◆ **Task objective**: List every line in the records below that contains the string "bounding", copying each one in full. Treat the match as case-sensitive.
===== Material
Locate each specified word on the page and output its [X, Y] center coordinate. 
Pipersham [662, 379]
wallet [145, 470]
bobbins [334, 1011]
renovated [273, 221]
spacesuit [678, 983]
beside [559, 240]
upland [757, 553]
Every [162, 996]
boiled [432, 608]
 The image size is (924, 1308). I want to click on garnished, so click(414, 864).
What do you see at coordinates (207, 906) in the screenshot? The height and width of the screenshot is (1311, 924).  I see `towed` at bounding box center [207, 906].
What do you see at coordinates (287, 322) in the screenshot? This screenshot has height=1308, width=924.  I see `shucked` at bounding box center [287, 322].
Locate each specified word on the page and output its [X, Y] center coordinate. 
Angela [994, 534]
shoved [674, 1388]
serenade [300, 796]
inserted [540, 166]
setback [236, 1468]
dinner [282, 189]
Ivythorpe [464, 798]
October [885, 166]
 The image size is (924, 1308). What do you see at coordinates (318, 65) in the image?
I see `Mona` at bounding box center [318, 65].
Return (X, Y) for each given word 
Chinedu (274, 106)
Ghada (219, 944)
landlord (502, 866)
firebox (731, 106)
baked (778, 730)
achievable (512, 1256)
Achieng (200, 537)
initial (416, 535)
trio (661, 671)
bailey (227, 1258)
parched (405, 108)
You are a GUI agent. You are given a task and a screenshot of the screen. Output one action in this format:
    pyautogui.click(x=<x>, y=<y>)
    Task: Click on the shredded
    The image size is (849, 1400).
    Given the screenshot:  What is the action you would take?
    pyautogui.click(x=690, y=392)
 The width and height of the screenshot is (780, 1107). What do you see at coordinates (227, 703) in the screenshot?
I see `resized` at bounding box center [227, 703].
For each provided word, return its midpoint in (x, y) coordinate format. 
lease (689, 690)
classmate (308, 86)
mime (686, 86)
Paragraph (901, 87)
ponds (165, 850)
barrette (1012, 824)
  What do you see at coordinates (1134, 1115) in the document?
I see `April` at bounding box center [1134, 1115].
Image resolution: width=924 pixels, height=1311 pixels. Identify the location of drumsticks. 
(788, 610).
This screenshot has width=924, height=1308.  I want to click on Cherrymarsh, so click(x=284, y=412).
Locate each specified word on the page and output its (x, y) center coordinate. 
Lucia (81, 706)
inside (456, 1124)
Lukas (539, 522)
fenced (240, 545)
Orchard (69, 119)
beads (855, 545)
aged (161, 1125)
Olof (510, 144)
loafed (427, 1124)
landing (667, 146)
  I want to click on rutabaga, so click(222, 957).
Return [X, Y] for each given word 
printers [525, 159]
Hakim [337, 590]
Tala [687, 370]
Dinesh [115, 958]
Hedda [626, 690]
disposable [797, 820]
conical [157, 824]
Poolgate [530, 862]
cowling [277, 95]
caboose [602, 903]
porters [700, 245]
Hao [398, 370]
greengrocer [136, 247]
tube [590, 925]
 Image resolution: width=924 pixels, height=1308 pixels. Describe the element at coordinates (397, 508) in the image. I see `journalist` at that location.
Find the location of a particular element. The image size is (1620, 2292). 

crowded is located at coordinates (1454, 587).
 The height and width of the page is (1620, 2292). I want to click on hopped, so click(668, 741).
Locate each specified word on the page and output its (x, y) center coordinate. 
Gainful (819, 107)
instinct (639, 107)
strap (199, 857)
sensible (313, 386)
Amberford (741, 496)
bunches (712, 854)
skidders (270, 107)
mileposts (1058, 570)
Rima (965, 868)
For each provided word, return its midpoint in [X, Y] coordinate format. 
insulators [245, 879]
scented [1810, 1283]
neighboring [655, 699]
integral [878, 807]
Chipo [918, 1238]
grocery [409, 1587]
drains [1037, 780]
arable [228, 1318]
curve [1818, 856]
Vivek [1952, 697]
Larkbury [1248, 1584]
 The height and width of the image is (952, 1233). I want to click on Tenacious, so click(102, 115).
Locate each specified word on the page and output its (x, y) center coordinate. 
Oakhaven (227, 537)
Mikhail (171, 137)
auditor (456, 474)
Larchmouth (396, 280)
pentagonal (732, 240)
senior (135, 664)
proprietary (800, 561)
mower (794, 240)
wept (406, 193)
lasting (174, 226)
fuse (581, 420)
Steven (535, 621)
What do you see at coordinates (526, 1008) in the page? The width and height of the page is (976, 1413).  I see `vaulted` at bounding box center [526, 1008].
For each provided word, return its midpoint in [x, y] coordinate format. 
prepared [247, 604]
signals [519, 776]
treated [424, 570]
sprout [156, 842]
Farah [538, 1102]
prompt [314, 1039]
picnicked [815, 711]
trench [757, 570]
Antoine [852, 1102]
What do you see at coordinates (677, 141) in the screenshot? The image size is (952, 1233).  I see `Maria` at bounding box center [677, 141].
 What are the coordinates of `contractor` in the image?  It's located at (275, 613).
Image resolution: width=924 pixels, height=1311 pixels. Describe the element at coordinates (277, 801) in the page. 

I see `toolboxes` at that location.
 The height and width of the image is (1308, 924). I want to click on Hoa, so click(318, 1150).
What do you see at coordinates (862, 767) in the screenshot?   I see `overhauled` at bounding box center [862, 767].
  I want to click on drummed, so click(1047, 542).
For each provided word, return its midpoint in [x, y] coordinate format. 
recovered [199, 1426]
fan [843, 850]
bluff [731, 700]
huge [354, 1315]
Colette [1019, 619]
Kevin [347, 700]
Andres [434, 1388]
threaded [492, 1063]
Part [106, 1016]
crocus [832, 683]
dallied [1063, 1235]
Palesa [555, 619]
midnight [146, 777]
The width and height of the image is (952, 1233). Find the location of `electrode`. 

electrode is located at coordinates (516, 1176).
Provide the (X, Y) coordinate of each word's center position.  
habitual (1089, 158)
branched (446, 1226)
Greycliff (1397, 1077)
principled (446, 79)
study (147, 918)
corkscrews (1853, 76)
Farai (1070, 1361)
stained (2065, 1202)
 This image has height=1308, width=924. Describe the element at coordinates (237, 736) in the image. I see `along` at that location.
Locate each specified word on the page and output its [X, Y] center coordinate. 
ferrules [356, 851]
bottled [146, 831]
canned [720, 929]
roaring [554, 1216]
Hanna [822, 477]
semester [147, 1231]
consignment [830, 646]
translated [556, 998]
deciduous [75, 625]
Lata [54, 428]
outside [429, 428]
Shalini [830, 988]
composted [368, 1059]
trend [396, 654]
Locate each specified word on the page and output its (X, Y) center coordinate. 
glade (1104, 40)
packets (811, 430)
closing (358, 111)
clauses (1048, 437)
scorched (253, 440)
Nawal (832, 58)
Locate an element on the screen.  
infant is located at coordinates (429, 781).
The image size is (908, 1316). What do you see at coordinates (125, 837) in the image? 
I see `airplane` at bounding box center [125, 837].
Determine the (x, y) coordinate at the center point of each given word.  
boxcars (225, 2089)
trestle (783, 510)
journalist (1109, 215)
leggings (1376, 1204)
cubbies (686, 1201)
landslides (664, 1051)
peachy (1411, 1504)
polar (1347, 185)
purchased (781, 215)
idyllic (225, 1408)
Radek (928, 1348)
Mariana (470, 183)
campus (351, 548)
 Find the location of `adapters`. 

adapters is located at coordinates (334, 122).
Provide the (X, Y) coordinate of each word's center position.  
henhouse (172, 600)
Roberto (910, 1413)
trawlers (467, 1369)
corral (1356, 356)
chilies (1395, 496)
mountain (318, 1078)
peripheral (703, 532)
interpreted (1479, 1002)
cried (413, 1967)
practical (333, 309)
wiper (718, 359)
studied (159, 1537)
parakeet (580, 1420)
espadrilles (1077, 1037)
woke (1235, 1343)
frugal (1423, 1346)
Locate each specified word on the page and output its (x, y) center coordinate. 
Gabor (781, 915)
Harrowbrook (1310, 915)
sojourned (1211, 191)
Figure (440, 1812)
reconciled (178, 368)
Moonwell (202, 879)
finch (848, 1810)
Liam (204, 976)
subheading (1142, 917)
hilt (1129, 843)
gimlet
==========
◆ **Correct response**:
What do you see at coordinates (207, 906) in the screenshot? The height and width of the screenshot is (1311, 924).  I see `towed` at bounding box center [207, 906].
What do you see at coordinates (287, 322) in the screenshot? This screenshot has height=1308, width=924.  I see `shucked` at bounding box center [287, 322].
I see `Mona` at bounding box center [318, 65].
I see `resized` at bounding box center [227, 703].
I see `April` at bounding box center [1134, 1115].
What do you see at coordinates (526, 1008) in the page? The width and height of the page is (976, 1413).  I see `vaulted` at bounding box center [526, 1008].
What do you see at coordinates (677, 141) in the screenshot? The image size is (952, 1233).  I see `Maria` at bounding box center [677, 141].
What do you see at coordinates (862, 767) in the screenshot?   I see `overhauled` at bounding box center [862, 767].
I see `airplane` at bounding box center [125, 837].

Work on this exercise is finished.